**INFORMATION PROVIDED**
________________________________________

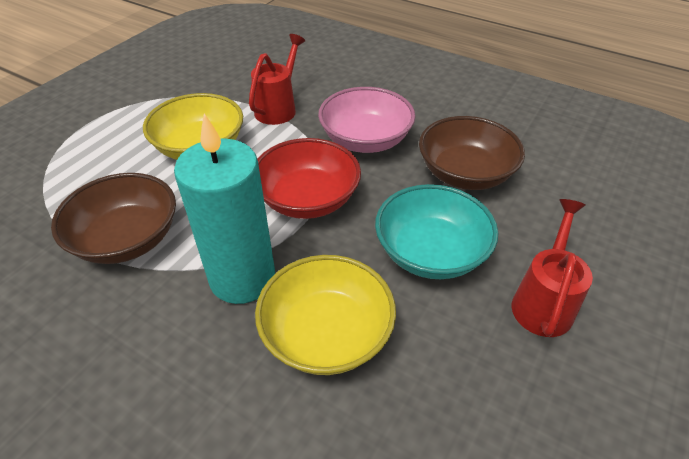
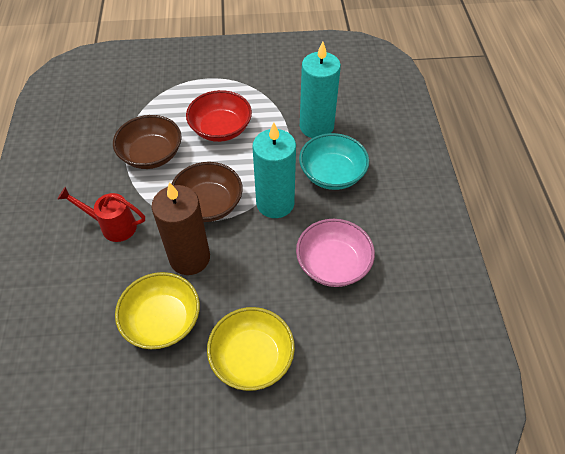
brown candle: 0 -> 1
red watering can: 2 -> 1
turquoise candle: 1 -> 2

________________________________________

**TASK STATEMENT**
An exact printout of the listing is needed, minus any pictures it contains.

**RESPONSE BELOW**
brown candle: 0 -> 1
red watering can: 2 -> 1
turquoise candle: 1 -> 2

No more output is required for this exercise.